**WHAT YOU NEED TO DO**
Locate the line that contains "(175, 133) = (139, 281): white cup -> none" in the entries below, then repeat it and every following line through the line that contains "(125, 143) = (216, 163): orange", exactly, and no others.

Top of THE DATA

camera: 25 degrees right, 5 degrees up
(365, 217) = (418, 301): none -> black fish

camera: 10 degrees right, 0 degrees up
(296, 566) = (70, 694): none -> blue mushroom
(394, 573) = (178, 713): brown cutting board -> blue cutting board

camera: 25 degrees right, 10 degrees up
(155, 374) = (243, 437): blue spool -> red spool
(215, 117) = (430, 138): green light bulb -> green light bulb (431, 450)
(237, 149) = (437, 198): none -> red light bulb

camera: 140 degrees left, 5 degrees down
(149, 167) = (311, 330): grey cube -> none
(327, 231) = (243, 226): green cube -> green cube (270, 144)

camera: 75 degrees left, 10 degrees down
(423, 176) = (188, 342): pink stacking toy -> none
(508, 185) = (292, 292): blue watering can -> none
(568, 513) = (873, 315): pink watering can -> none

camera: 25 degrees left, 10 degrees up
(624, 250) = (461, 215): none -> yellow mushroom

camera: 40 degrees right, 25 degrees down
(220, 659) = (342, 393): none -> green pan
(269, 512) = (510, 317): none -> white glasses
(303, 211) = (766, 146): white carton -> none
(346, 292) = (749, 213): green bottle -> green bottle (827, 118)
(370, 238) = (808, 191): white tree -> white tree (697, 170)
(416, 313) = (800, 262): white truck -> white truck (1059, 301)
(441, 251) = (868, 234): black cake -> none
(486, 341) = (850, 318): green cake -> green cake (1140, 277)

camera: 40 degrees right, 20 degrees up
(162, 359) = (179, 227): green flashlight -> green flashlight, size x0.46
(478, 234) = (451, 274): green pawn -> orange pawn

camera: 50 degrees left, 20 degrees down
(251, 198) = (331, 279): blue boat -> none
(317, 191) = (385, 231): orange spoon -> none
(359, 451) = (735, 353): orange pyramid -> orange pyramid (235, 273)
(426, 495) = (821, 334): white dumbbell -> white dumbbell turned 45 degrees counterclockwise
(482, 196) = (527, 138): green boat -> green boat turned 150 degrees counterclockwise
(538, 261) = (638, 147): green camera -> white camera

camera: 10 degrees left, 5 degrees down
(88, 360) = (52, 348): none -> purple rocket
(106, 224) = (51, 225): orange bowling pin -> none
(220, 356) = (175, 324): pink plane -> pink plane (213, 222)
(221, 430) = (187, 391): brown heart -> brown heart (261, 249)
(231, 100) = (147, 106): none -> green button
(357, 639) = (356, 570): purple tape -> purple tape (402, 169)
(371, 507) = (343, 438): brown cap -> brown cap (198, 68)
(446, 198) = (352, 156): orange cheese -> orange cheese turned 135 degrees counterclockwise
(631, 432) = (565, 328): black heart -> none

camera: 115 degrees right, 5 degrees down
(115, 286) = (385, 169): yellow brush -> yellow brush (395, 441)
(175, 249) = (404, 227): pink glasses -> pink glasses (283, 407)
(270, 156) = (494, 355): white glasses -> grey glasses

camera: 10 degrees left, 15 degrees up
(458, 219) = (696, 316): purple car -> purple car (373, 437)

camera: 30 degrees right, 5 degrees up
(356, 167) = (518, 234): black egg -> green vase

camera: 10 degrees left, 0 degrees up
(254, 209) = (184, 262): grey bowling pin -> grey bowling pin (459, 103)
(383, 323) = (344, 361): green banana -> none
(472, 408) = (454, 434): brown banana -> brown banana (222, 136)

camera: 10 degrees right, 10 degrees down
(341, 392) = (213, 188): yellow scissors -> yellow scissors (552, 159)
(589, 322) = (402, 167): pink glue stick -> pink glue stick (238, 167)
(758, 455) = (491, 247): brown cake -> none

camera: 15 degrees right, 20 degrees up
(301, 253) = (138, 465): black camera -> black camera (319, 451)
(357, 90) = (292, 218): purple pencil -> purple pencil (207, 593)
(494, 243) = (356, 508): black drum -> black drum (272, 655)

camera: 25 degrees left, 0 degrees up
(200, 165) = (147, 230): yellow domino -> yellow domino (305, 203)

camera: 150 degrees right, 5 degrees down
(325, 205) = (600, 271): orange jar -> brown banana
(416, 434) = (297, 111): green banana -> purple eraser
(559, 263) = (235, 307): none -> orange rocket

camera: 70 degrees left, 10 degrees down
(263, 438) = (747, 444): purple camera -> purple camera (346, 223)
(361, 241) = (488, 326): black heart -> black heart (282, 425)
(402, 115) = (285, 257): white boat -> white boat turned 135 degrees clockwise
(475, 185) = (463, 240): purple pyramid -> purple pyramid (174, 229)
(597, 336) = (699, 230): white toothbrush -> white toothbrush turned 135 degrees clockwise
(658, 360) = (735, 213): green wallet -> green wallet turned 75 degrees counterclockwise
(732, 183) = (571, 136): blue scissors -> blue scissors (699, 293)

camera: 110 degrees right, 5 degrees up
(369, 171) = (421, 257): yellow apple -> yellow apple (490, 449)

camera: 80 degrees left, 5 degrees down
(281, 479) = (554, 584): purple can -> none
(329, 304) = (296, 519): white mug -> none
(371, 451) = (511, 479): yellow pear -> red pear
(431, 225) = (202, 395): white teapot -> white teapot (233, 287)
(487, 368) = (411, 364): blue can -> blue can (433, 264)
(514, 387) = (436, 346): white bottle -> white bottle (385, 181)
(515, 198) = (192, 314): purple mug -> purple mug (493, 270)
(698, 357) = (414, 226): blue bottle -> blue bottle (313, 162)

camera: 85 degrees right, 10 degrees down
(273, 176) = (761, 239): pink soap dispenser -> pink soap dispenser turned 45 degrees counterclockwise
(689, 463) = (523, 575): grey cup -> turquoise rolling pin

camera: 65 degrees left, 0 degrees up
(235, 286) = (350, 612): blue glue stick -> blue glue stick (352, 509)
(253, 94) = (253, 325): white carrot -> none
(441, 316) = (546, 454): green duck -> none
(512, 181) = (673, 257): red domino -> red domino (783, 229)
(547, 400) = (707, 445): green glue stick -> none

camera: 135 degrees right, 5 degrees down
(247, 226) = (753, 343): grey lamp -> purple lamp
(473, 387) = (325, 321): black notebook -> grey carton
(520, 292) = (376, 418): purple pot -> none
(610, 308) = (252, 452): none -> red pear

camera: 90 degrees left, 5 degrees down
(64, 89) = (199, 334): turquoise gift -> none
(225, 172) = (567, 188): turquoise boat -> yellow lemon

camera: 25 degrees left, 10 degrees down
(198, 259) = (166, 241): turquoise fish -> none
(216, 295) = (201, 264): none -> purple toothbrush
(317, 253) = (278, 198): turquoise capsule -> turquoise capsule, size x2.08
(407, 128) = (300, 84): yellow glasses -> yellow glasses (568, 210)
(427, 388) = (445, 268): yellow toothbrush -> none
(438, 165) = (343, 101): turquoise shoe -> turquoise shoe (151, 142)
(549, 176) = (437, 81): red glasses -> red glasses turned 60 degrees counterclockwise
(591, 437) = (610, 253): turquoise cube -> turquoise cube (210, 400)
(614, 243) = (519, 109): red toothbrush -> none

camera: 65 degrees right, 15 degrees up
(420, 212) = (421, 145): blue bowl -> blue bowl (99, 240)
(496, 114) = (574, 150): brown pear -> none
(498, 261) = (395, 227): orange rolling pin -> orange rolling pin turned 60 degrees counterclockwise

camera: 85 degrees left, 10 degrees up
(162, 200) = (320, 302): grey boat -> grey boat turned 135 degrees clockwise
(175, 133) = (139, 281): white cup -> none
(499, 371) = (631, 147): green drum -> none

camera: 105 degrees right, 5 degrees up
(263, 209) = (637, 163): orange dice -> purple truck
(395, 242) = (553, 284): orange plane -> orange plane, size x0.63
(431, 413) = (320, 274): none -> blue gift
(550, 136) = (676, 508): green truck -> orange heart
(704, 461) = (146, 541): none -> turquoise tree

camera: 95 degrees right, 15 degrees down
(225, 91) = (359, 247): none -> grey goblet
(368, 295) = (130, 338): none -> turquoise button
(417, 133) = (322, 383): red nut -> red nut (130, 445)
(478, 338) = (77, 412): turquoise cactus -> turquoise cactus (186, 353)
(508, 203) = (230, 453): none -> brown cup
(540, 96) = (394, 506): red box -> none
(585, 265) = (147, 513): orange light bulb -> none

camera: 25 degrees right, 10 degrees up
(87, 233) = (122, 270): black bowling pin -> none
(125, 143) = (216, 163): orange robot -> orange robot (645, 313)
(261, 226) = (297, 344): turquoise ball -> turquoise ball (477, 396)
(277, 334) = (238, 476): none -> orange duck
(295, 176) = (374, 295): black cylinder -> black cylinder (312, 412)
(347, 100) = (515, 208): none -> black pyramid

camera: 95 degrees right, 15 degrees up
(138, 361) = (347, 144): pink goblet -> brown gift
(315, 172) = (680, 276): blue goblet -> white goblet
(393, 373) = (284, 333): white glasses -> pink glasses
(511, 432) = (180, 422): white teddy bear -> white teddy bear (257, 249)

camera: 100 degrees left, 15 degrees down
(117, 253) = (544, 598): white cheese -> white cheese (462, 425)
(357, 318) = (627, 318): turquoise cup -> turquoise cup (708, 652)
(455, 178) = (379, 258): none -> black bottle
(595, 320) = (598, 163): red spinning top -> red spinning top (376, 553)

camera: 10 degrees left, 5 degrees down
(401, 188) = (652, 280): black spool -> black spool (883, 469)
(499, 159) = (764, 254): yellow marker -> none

Bottom of THE DATA

**SOLUTION BELOW**
(175, 133) = (139, 281): white cup -> none
(499, 371) = (631, 147): green drum -> none

camera: 105 degrees right, 5 degrees up
(263, 209) = (637, 163): orange dice -> purple truck
(395, 242) = (553, 284): orange plane -> orange plane, size x0.63
(431, 413) = (320, 274): none -> blue gift
(550, 136) = (676, 508): green truck -> orange heart
(704, 461) = (146, 541): none -> turquoise tree

camera: 95 degrees right, 15 degrees down
(225, 91) = (359, 247): none -> grey goblet
(368, 295) = (130, 338): none -> turquoise button
(417, 133) = (322, 383): red nut -> red nut (130, 445)
(478, 338) = (77, 412): turquoise cactus -> turquoise cactus (186, 353)
(508, 203) = (230, 453): none -> brown cup
(540, 96) = (394, 506): red box -> none
(585, 265) = (147, 513): orange light bulb -> none

camera: 25 degrees right, 10 degrees up
(87, 233) = (122, 270): black bowling pin -> none
(125, 143) = (216, 163): orange robot -> orange robot (645, 313)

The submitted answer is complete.